§ TASK BRIEF
Write the data out again, character for character, with no images.

[Object state change records]
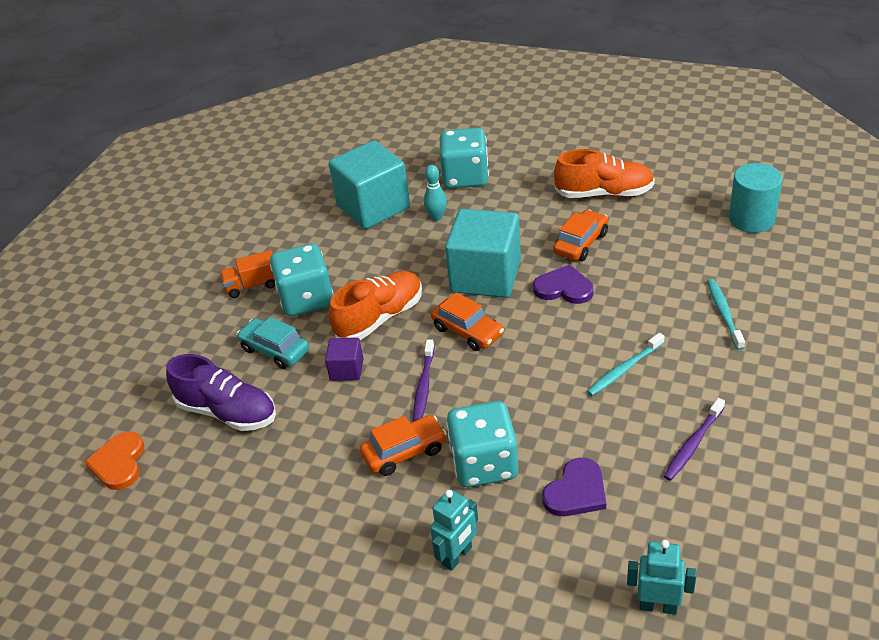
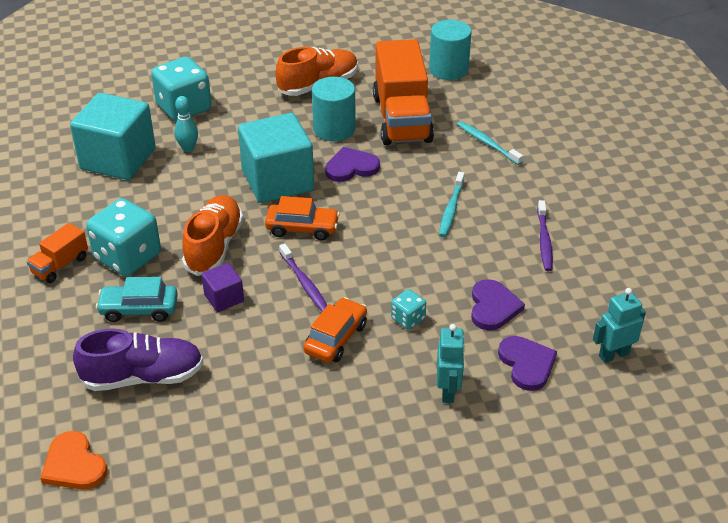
camera: 40 degrees left, 0 degrees up
(484, 464) = (408, 319): turquoise dice -> turquoise dice, size x0.48
(557, 568) = (527, 364): none -> purple heart
(581, 243) = (334, 129): orange car -> turquoise cylinder
(656, 255) = (402, 119): none -> orange truck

§ ANSWER TO THIS TASK
camera: 40 degrees left, 0 degrees up
(484, 464) = (408, 319): turquoise dice -> turquoise dice, size x0.48
(557, 568) = (527, 364): none -> purple heart
(581, 243) = (334, 129): orange car -> turquoise cylinder
(656, 255) = (402, 119): none -> orange truck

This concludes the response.